> _What is expected_: Print exactly the lines below between the line holding "BT1: 3V (plus" and the line holding "J5 pin 3: N_26 -> GND", inclusive, and nothing more.

> _Given records_:
◇ ◇ ◇

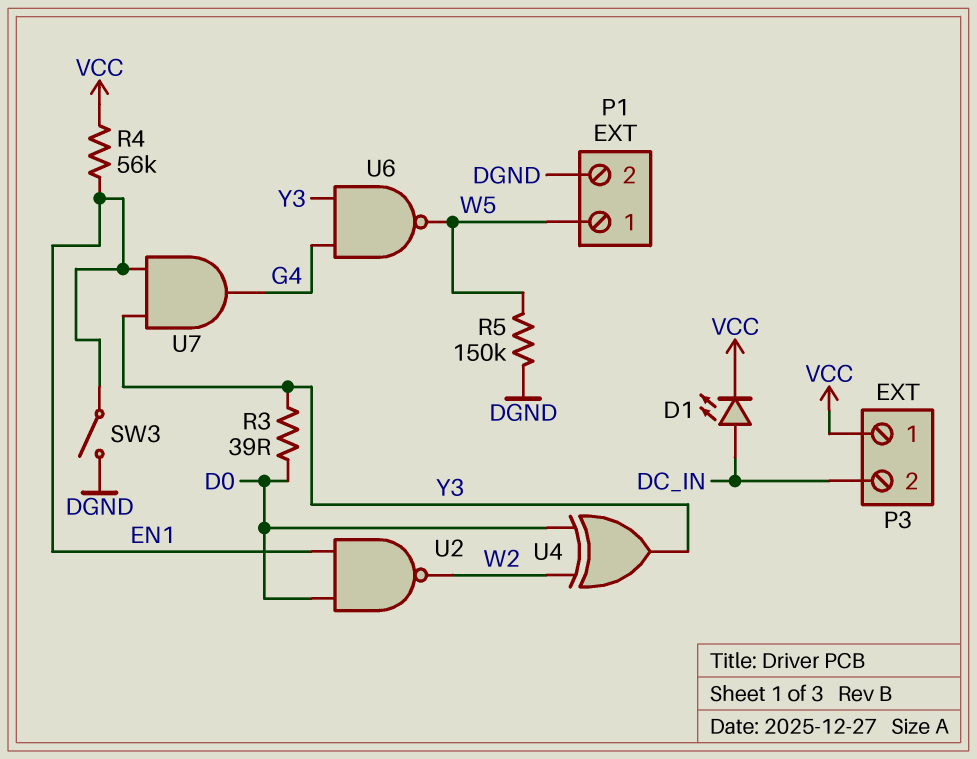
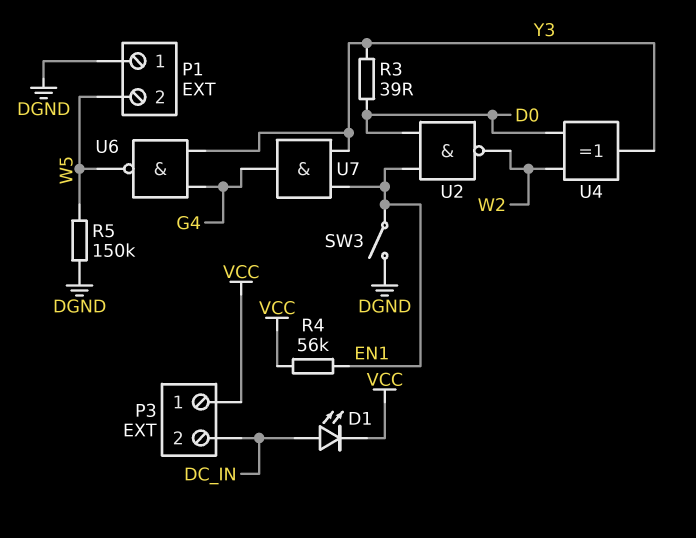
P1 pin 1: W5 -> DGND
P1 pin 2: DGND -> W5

◇ ◇ ◇

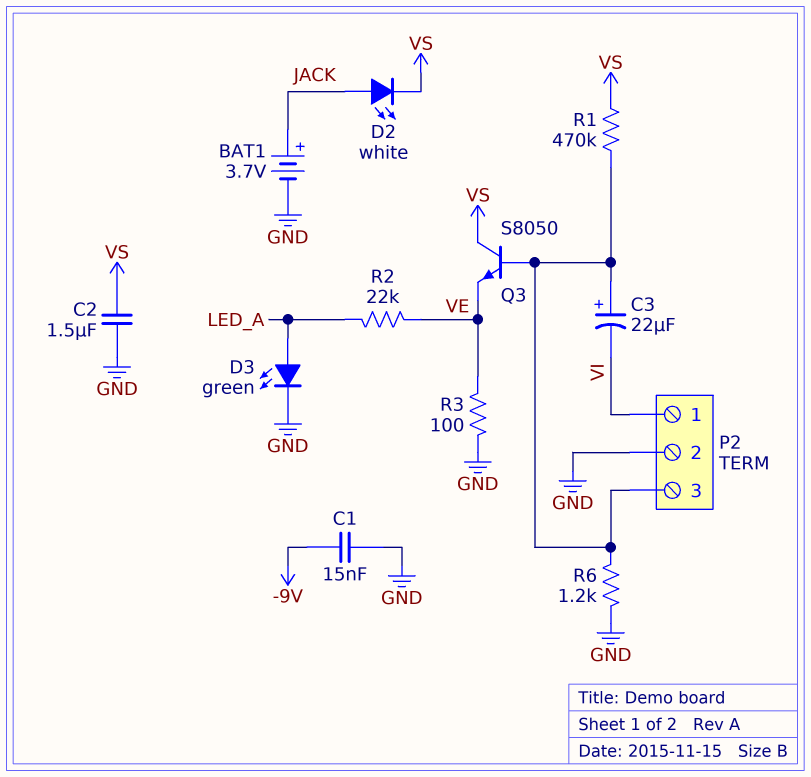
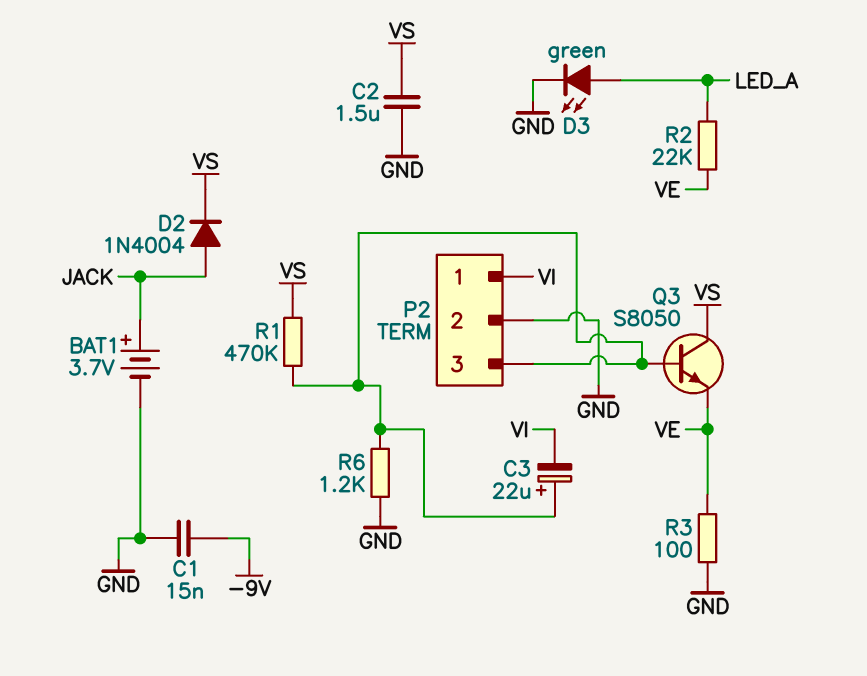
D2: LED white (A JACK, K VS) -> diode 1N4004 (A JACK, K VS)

◇ ◇ ◇

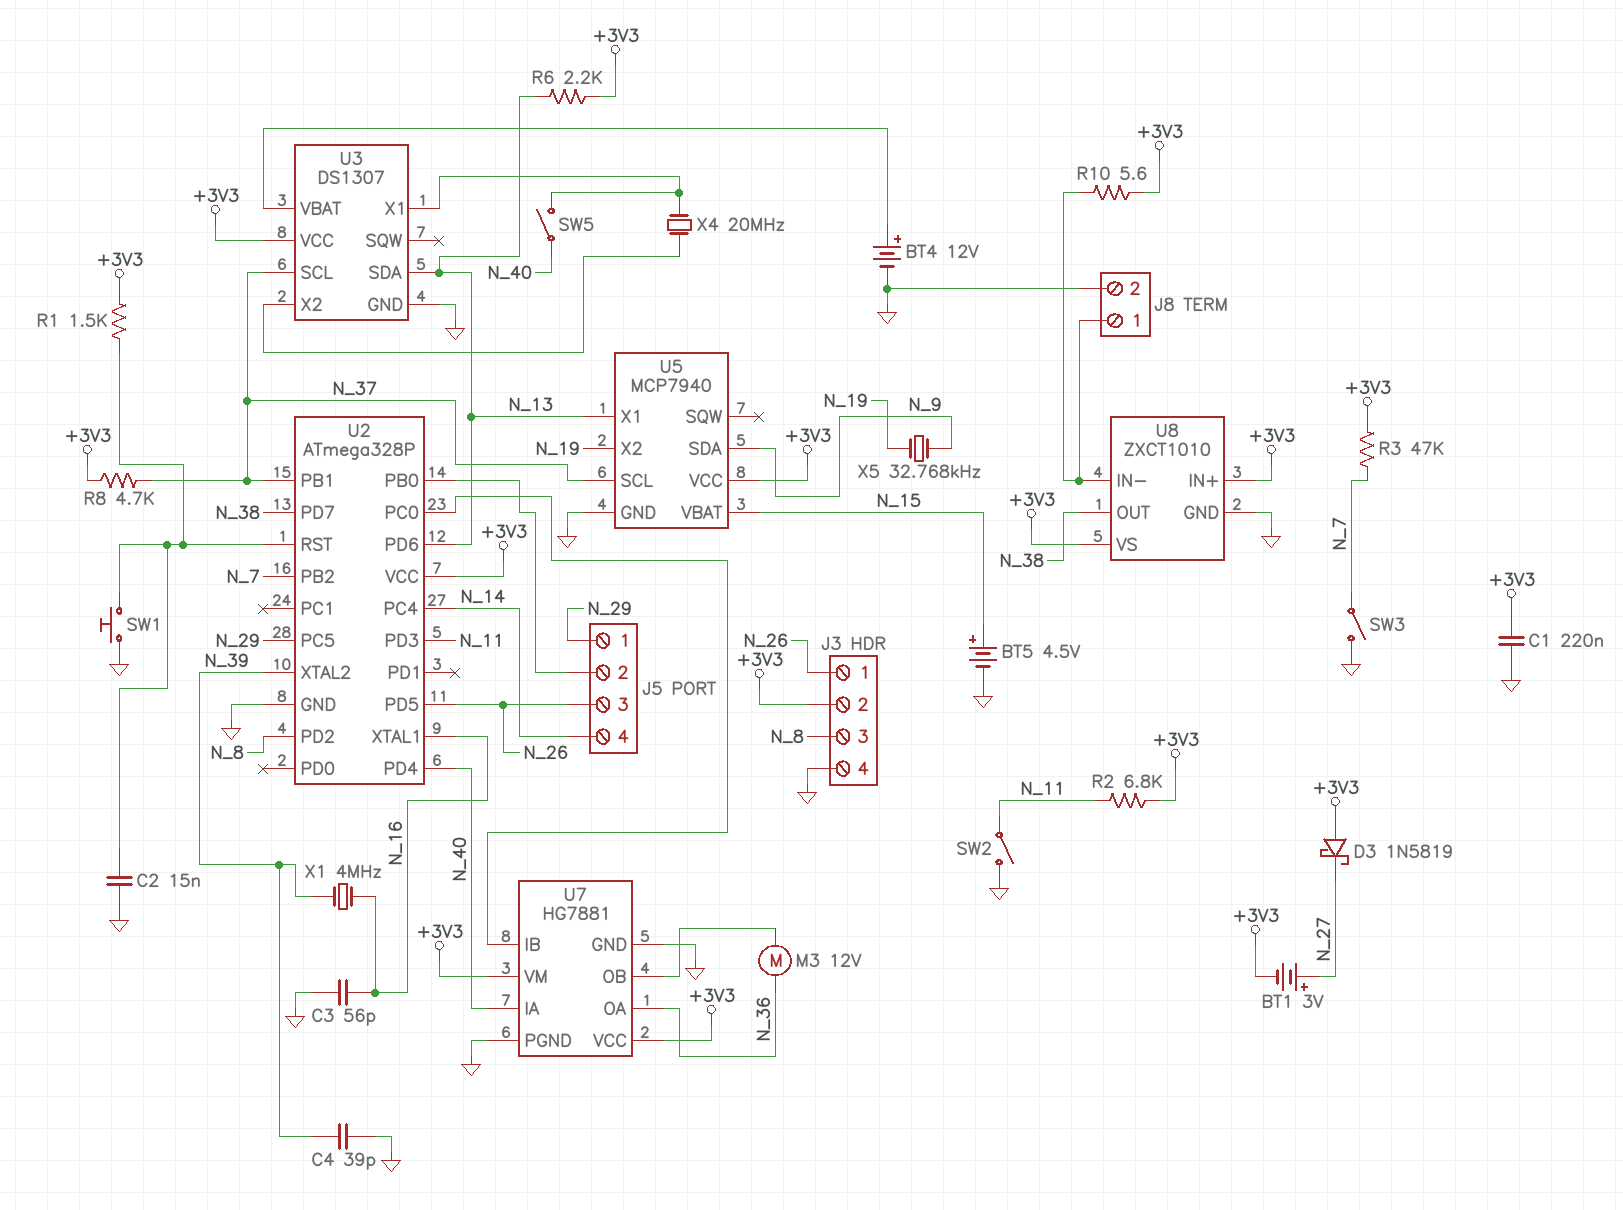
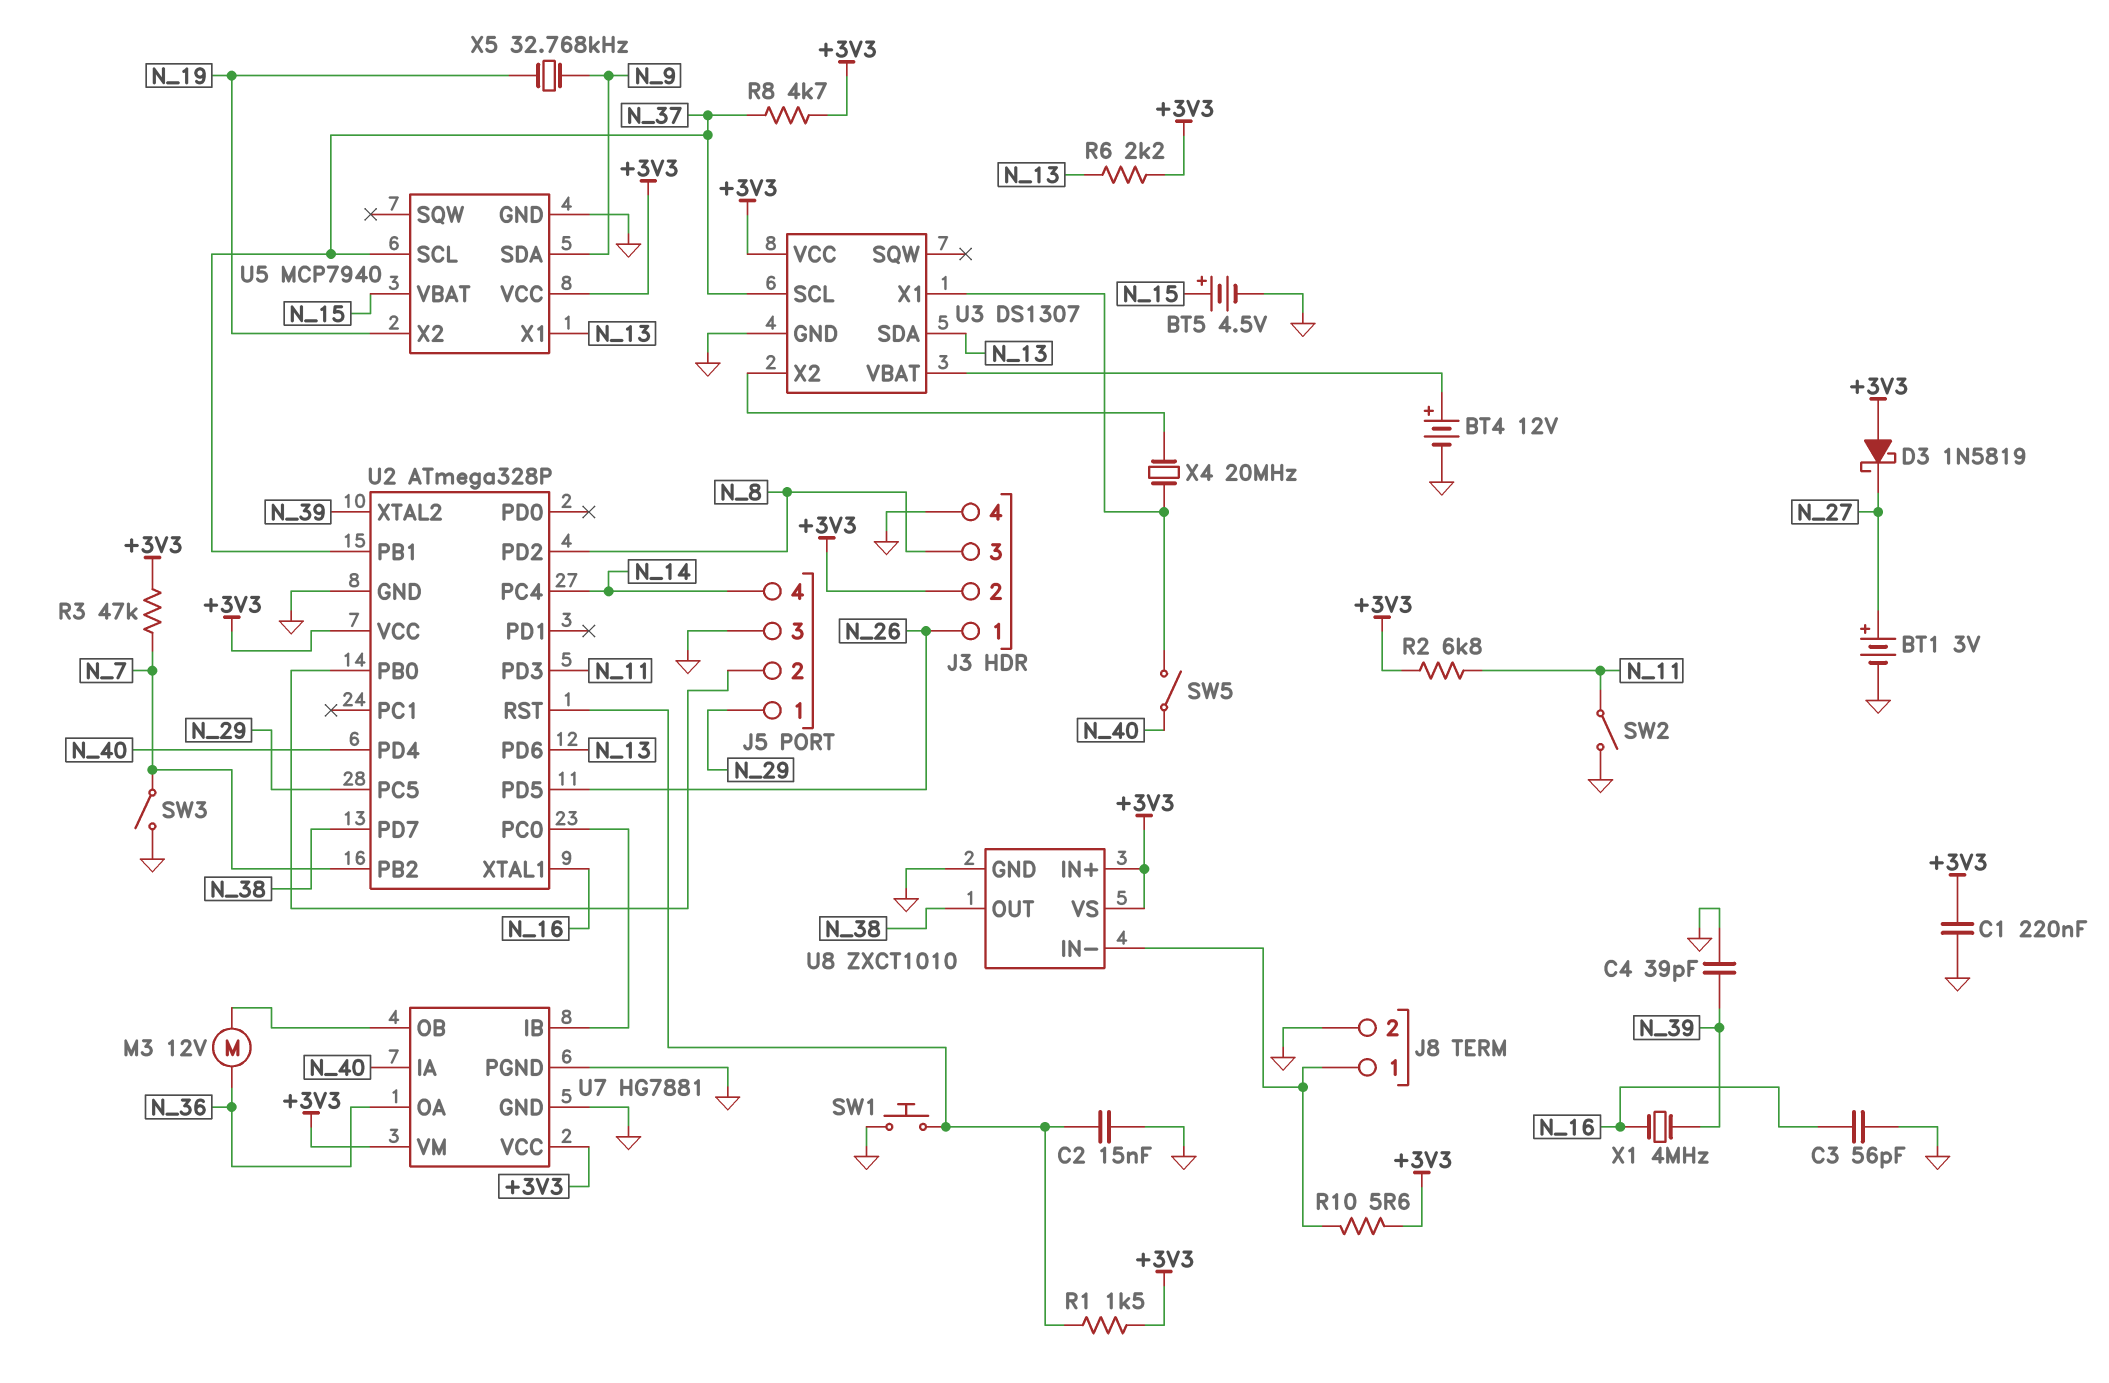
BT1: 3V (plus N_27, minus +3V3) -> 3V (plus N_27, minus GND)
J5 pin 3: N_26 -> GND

◇ ◇ ◇

> _Written response_:
BT1: 3V (plus N_27, minus +3V3) -> 3V (plus N_27, minus GND)
J5 pin 3: N_26 -> GND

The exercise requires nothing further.